- [What is required]: Every line from the one containing "(774, 258) = (476, 278): blue" through the end of the data is to be copied exactly, and nothing outside that range.

(Scene image comparisons)
□ □ □ □ □ □ □

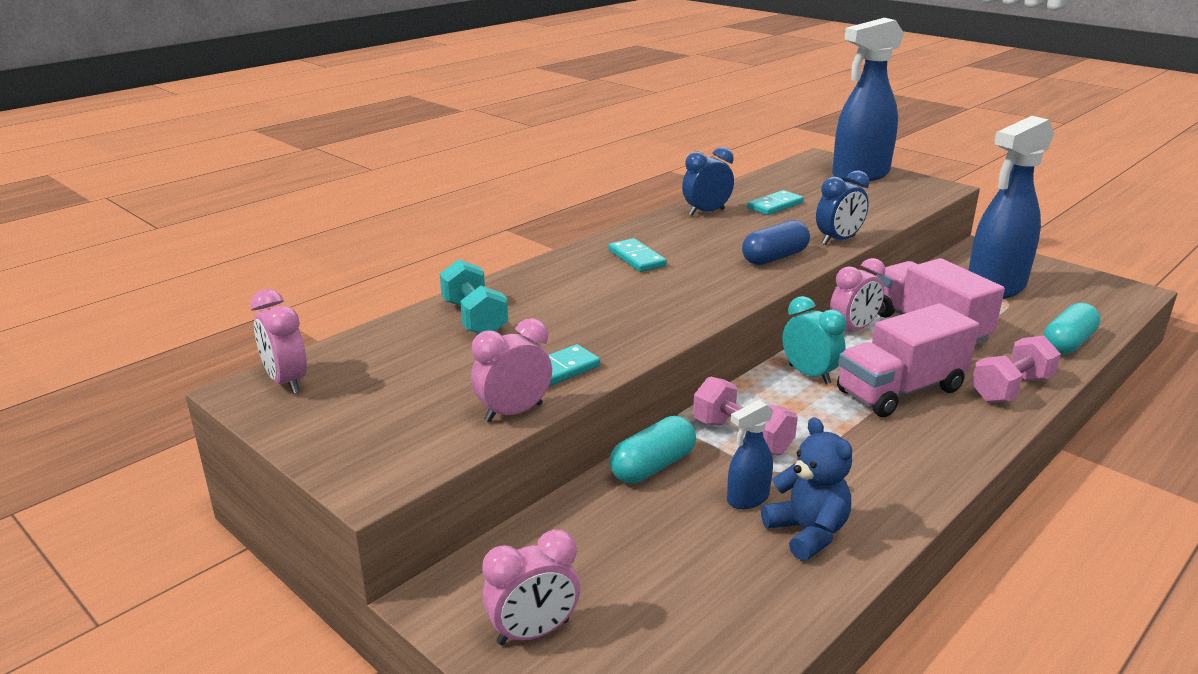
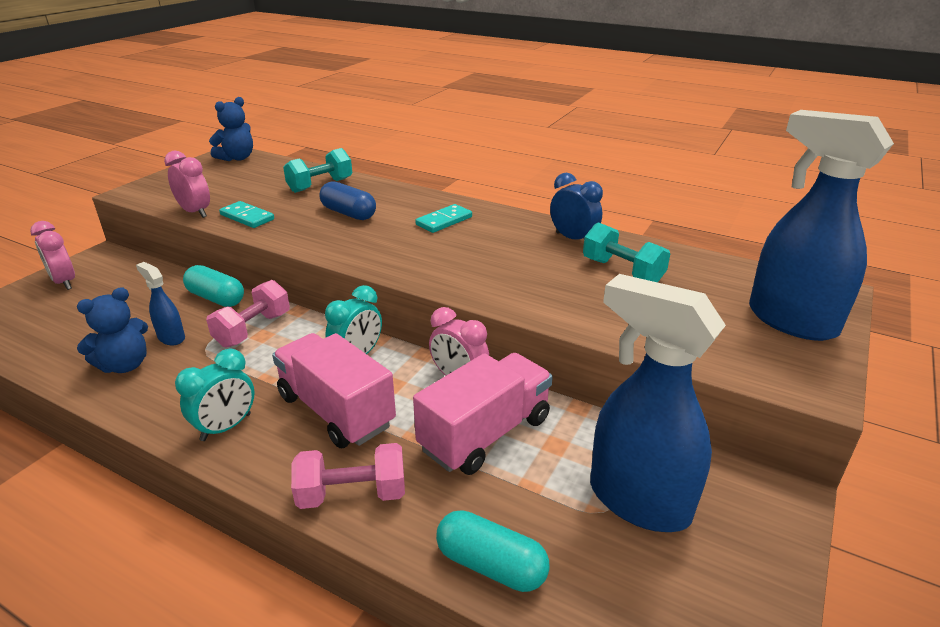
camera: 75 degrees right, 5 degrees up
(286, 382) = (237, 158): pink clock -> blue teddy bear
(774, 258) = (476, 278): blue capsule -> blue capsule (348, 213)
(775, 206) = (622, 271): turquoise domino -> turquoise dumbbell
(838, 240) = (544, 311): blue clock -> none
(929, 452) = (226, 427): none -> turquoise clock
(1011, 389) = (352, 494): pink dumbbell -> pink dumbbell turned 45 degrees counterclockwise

□ □ □ □ □ □ □

- [Your solution]:
(774, 258) = (476, 278): blue capsule -> blue capsule (348, 213)
(775, 206) = (622, 271): turquoise domino -> turquoise dumbbell
(838, 240) = (544, 311): blue clock -> none
(929, 452) = (226, 427): none -> turquoise clock
(1011, 389) = (352, 494): pink dumbbell -> pink dumbbell turned 45 degrees counterclockwise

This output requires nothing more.